Restate word for word the run of lines that begins at the one containing "R106: 1.5k (N006, N010) -> 2k (N006, N010)" and ends at the last line of the listing.

**RECORD EXCERPTS**
Start of Block

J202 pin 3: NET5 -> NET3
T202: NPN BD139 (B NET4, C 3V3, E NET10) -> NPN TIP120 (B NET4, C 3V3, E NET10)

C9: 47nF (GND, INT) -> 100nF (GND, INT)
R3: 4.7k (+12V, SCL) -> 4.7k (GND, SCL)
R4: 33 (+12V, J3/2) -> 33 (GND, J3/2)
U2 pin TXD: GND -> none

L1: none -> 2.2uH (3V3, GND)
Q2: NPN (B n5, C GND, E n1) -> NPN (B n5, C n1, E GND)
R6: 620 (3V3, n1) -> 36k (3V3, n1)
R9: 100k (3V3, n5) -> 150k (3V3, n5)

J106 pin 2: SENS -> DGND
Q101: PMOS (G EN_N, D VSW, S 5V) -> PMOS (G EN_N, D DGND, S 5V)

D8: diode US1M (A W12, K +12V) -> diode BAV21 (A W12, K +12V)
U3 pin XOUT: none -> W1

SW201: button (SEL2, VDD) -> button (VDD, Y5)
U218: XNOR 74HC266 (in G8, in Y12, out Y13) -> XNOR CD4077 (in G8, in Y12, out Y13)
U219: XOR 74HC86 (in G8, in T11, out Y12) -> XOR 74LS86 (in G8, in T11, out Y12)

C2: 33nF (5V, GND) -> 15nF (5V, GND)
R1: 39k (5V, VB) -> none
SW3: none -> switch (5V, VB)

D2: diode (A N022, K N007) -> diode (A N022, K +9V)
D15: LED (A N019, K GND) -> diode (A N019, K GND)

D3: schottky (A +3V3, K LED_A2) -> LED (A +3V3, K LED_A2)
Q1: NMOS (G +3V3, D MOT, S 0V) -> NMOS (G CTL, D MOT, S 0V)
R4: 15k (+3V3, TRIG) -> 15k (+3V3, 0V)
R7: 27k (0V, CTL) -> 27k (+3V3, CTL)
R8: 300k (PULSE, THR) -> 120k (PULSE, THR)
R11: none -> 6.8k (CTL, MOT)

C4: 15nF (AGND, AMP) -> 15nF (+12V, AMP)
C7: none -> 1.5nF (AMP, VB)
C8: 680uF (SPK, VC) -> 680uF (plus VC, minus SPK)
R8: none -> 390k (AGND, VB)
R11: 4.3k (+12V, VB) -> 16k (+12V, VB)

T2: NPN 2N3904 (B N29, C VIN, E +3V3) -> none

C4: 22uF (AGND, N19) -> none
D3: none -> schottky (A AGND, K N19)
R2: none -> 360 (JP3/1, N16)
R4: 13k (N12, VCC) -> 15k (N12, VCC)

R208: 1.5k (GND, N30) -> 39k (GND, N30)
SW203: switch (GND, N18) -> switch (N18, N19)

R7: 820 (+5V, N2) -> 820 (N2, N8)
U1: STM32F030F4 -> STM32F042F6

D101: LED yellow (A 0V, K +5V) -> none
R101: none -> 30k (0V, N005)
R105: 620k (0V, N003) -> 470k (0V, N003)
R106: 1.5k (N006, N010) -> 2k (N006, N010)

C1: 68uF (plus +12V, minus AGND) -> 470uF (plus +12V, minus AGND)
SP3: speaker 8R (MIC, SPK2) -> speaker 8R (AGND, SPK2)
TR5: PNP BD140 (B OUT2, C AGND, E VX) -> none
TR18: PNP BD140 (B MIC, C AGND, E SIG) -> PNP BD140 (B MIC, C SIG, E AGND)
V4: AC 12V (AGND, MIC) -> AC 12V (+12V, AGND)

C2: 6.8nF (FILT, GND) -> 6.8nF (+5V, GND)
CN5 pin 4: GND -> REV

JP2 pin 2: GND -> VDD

End of Block

**FINISHED TASK**
R106: 1.5k (N006, N010) -> 2k (N006, N010)

C1: 68uF (plus +12V, minus AGND) -> 470uF (plus +12V, minus AGND)
SP3: speaker 8R (MIC, SPK2) -> speaker 8R (AGND, SPK2)
TR5: PNP BD140 (B OUT2, C AGND, E VX) -> none
TR18: PNP BD140 (B MIC, C AGND, E SIG) -> PNP BD140 (B MIC, C SIG, E AGND)
V4: AC 12V (AGND, MIC) -> AC 12V (+12V, AGND)

C2: 6.8nF (FILT, GND) -> 6.8nF (+5V, GND)
CN5 pin 4: GND -> REV

JP2 pin 2: GND -> VDD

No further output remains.